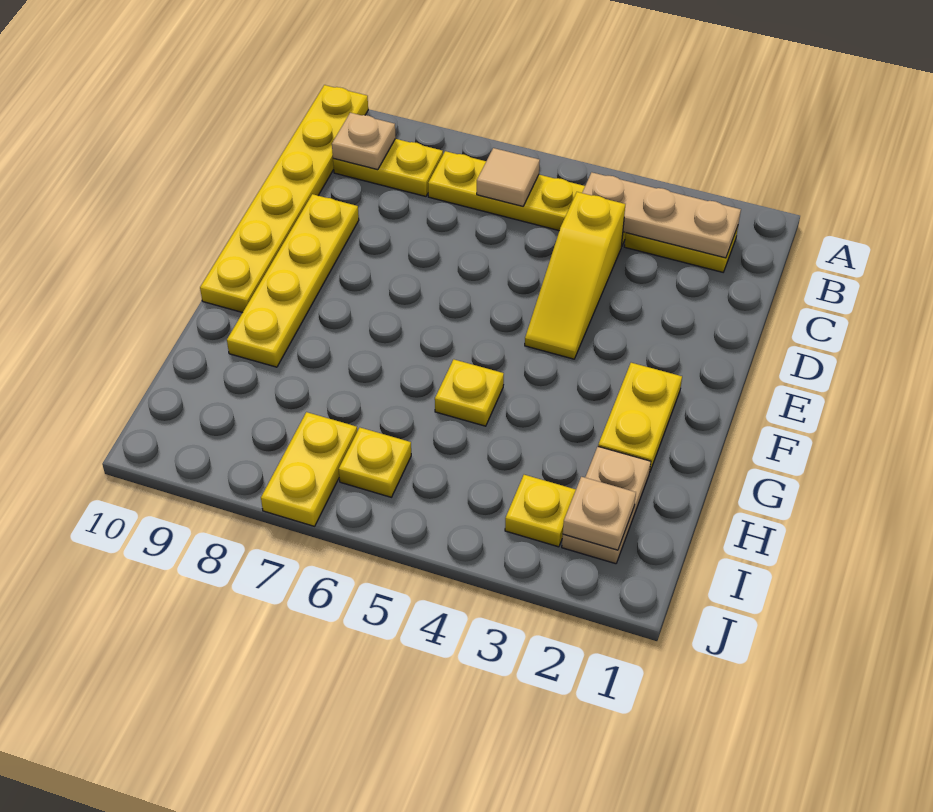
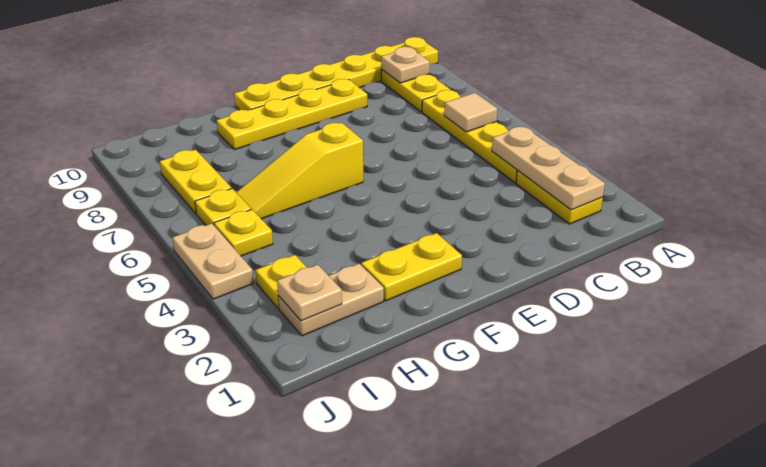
yellow slope C4:E4 level 1 top C -> yellow slope F6:H6 level 1 top F
yellow plate G5 level 1 -> yellow plate I5 level 1
yellow plate I7:J7 level 1 -> yellow plate I7:I8 level 1
none -> tan plate J4:J5 level 1

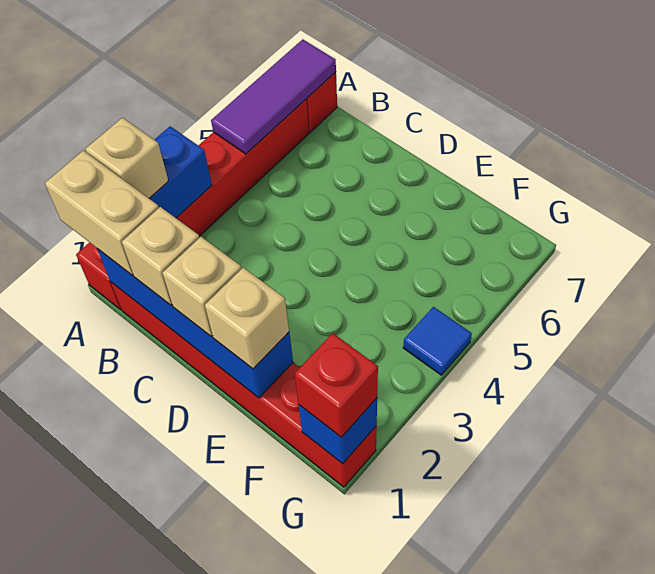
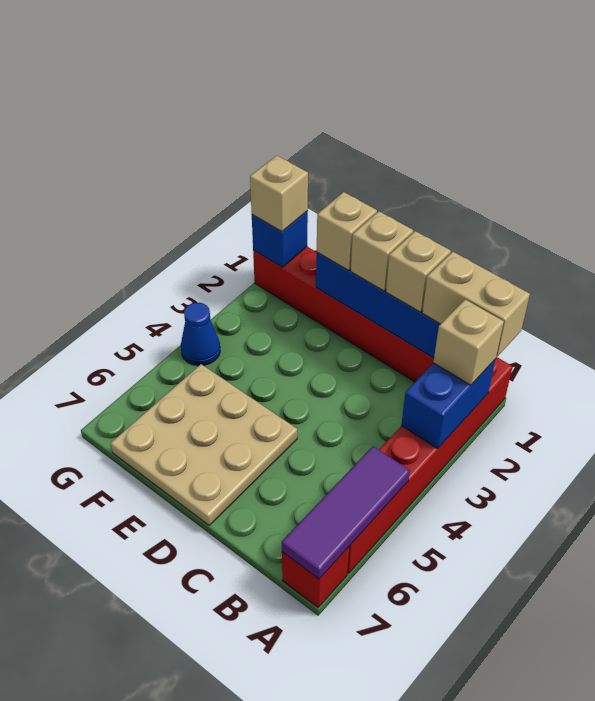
none -> tan plate D5:F7 level 1
red brick G1 level 3 -> tan brick G1 level 3
blue tile G4 level 1 -> blue cone G4 level 1

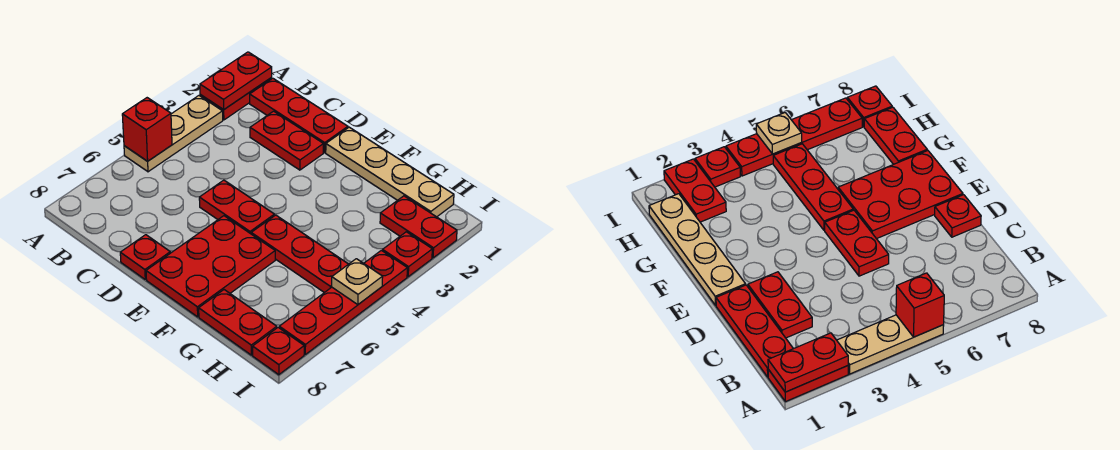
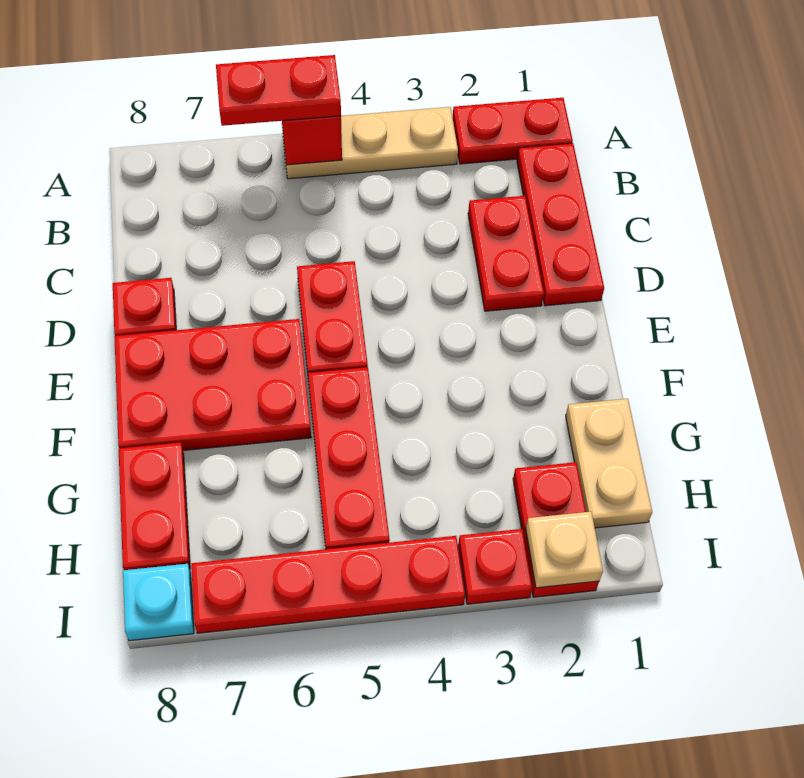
red plate A1:A2 level 2 -> red plate A5:A6 level 3
tan plate E1:H1 level 1 -> tan plate G1:H1 level 1
tan plate I5 level 2 -> tan plate I2 level 2
red plate I8 level 1 -> cyan plate I8 level 1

■ **What you should do**: Give back the lines above exactly, from the one with "tan plate E1:H1" through the last line.

■ **Result of this task**:
tan plate E1:H1 level 1 -> tan plate G1:H1 level 1
tan plate I5 level 2 -> tan plate I2 level 2
red plate I8 level 1 -> cyan plate I8 level 1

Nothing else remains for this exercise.